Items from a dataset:
▼
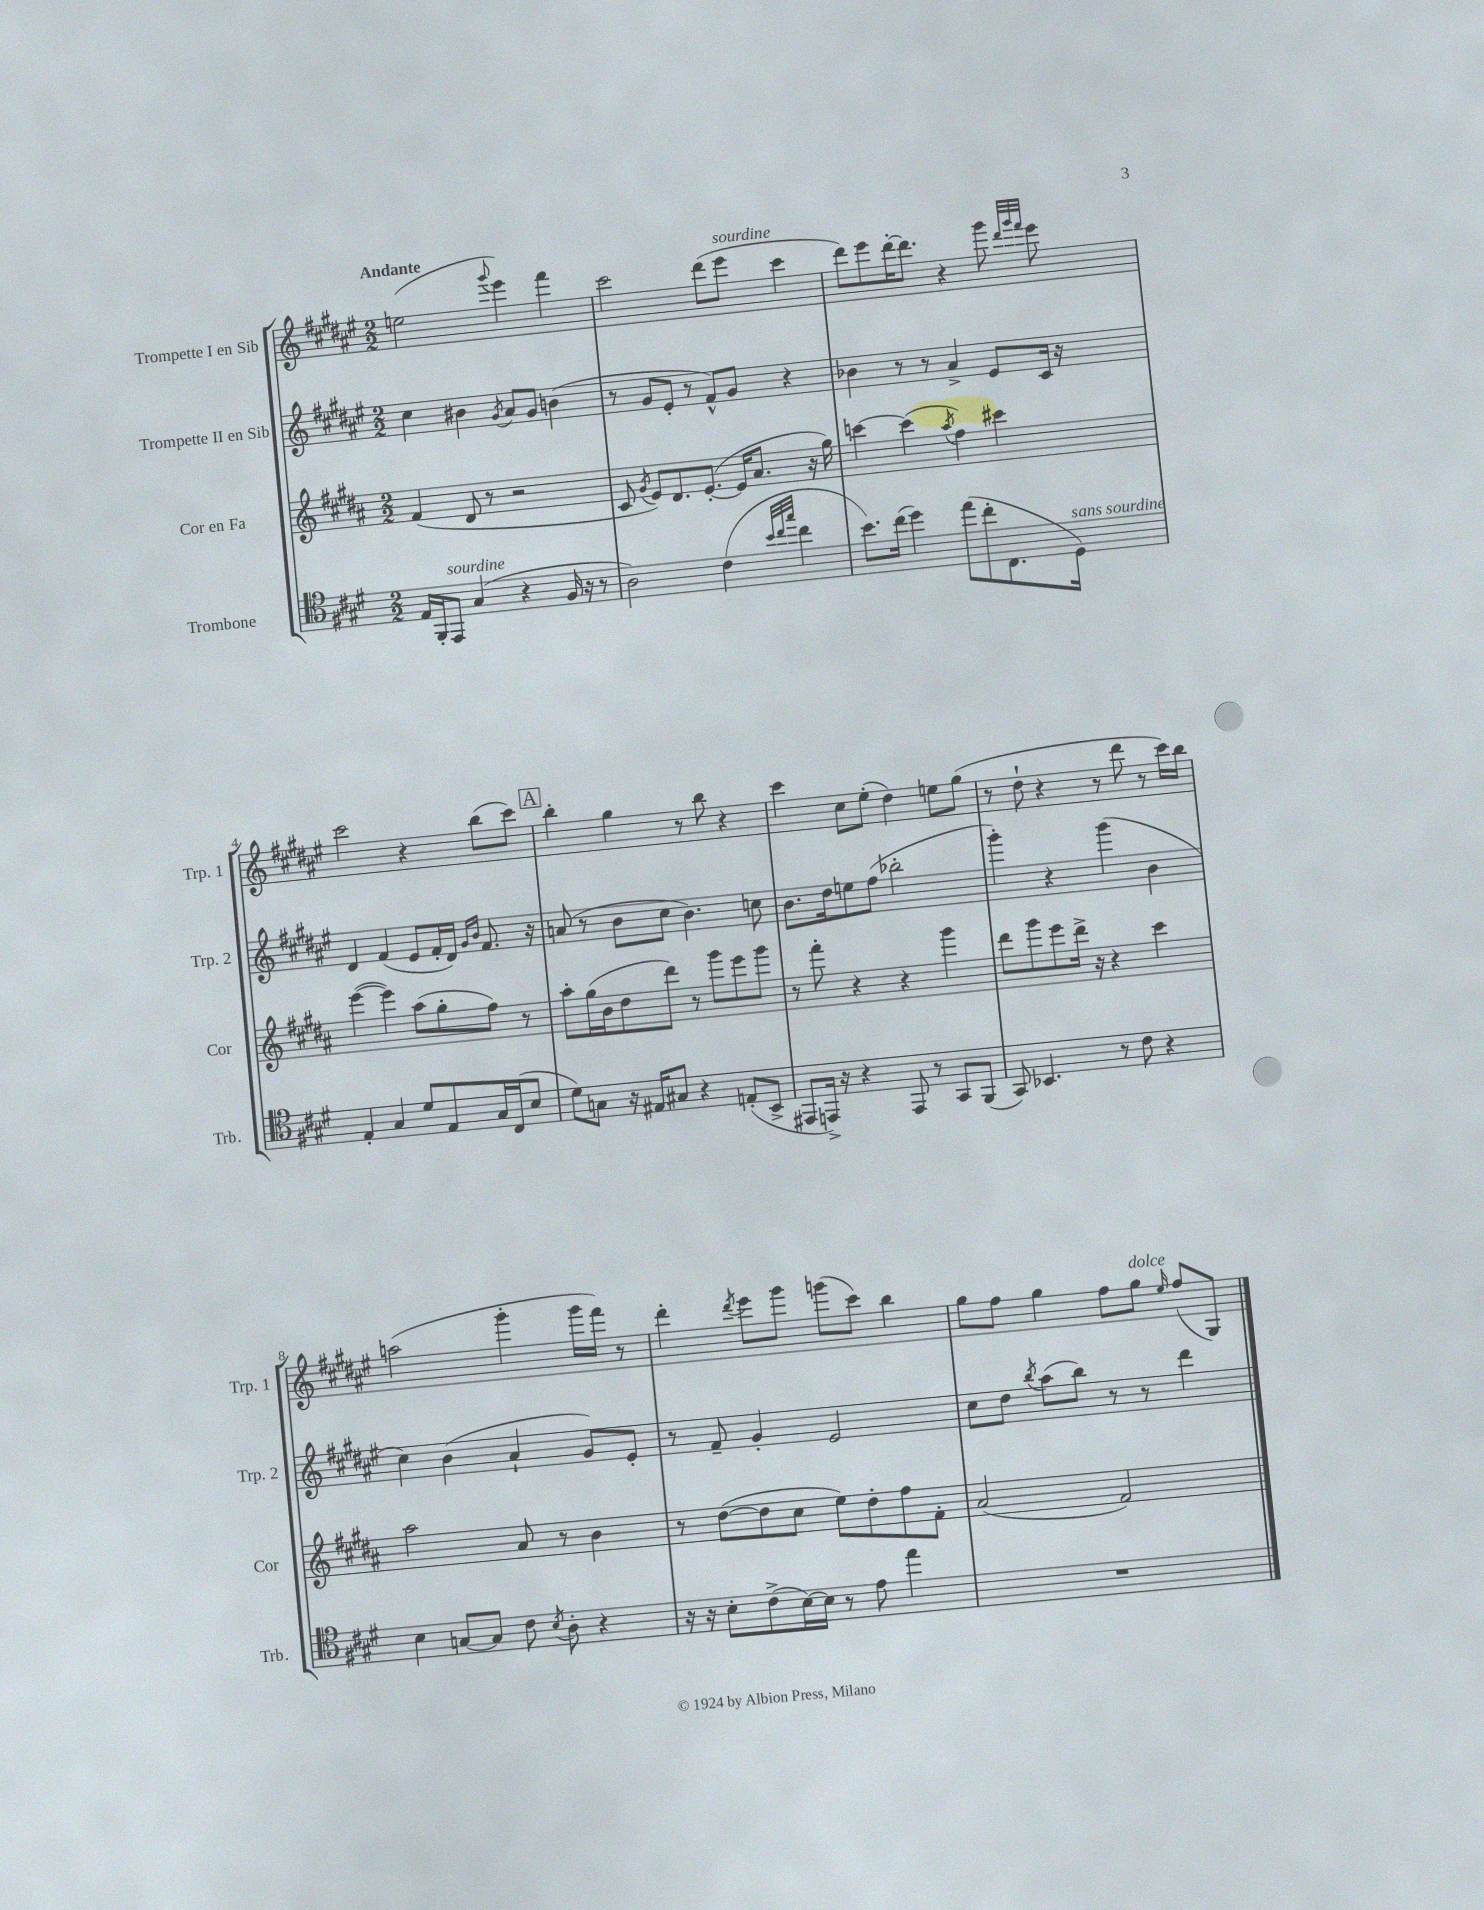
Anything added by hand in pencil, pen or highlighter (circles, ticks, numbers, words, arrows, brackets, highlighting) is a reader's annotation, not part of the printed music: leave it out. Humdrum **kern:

**kern	**kern	**kern	**kern
*staff4	*staff3	*staff2	*staff1
*clefC4	*clefG2	*clefG2	*clefG2
*k[f#c#g#d#]	*k[f#c#g#d#a#]	*k[f#c#g#d#a#e#]	*k[f#c#g#d#a#e#]
*M2/2	*M2/2	*M2/2	*M2/2
16E	(4f#	4cc#	(2ee
16FF#'	.	.	.
8EE	.	.	.
(4G#	8d#	4b#	.
.	8r	.	.
.	.	8qg#	8qqggg#
4r	2r	8a#	4eee#)
.	.	8g#	.
16F#	.	(4b	4fff#
16r	.	.	.
8r	.	.	.
=	=	=	=
2A)	8c#	8r	2ccc#
.	8qg#	.	.
.	8e)	8g#	.
.	8.d#	8e#'	.
.	.	8r	.
.	([8.e'	.	.
(4c#	.	8f#^^)	(8ddd#
.	16e]	8g#	8eee#
.	8.a#	.	.
32qqb	.	.	.
32qqcc#	.	.	.
32qqgg#	.	.	.
4cc#	.	4r	4ccc#
.	16r	.	.
.	16gg#)	.	.
=	=	=	=
8.b)	[4ccc	4b-	8ddd#)
.	.	.	8eee#
(16cc#	.	.	.
4dd#)	(4ccc]	8r	[16ddd#'
.	.	.	8.ddd#]
.	.	8r	.
.	8qaa#	.	.
(8ee	4ff#)	4a#^	4r
8cc#'	.	.	.
8.C#	4ccc#	8e#	8ggg#
.	.	.	32qqddd#
.	.	.	32qqggg#
.	.	.	32qqfff#
.	.	16c#	8eee#
16D#)	.	16r	.
=	=	=	=
4E'	([4eee	4d#	2ccc#
4G#	4eee])	(4f#	.
8d#	(8aa#	8e#	4r
8E	8gg#'	16f#'	.
.	.	16d#)	.
.	.	16qqg#	.
.	.	16qqb	.
16G#	8ff#)	8.f#	(8bb
(16C#	.	.	.
8B	8r	.	8ccc#)
.	.	16r	.
=	=	=	=
8d#)	8aa#'	(8a	4bb'
8G	(16gg#	8r	.
.	16b	.	.
16r	8dd#	8b	4gg#
16E#	.	.	.
8G#	8ddd#)	8cc#	.
4r	8r	4.b)	8r
.	8ggg#	.	8bb
(8E'	8eee	.	4r
8BB^	8ggg#	8cc	.
=	=	=	=
8EE#	8r	8.b	4ccc#
16EE^)	8fff#'	.	.
16r	.	16dd#	.
4r	4r	8ee	8cc#
.	.	(8ff#	(8ee#'
8EE	4r	2bb-'	4dd#)
8r	.	.	.
8GG#	4ggg#	.	8ee
(8FF#	.	.	(8gg#
=	=	=	=
8GG#)	8ddd#	4ggg#')	8r
4.BB-	8ggg#	.	8dd#`
.	8eee	4r	4r
.	16ddd#^	.	.
.	16r	.	.
8r	4r	(4ggg#	8r
8c#	.	.	8ddd#
4r	4ccc#	4b	8r
.	.	.	16ccc#)
.	.	.	16bb
=	=	=	=
4B	2aa#	4cc#)	(2aa
[8G	.	(4b	.
8G]	.	.	.
8c#	8a#	4a#`	4ggg#'
8qB	.	.	.
8A'	8r	.	.
4r	4b	8g#)	16ggg#
.	.	.	16fff#)
.	.	8e#'	8r
=	=	=	=
16r	8r	8r	4ddd#'
16r	.	.	.
8B'	([8dd#	8f#~	.
.	.	.	8qddd#
(8c#^	8dd#]	4g#'	8eee#
[16B)	8cc#	.	8ggg#
16B]	.	.	.
8r	8ee)	2e#	(8ggg
8e	8dd#'	.	8ccc#)
4ee	8ff#	.	4bb
.	8f#'	.	.
=	=	=	=
1r	(2a#	8cc#	8gg#
.	.	8dd#	8ff#
.	.	8qbb	.
.	.	(8aa#	4gg#
.	.	8bb)	.
.	2f#)	8r	8ff#
.	.	8r	8gg#
.	.	.	16qqee#
.	.	4ddd#	(8ff#
.	.	.	8G#)
==	==	==	==
*-	*-	*-	*-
▲
- TASK DETAILS
Report each line of the listing above that contains the string "kern", copying every such line in full.

- SOLUTION FOR THIS EXERCISE
Anything added by hand in pencil, pen or highlighter (circles, ticks, numbers, words, arrows, brackets, highlighting) is a reader's annotation, not part of the printed music: leave it out. Humdrum **kern:
**kern	**kern	**kern	**kern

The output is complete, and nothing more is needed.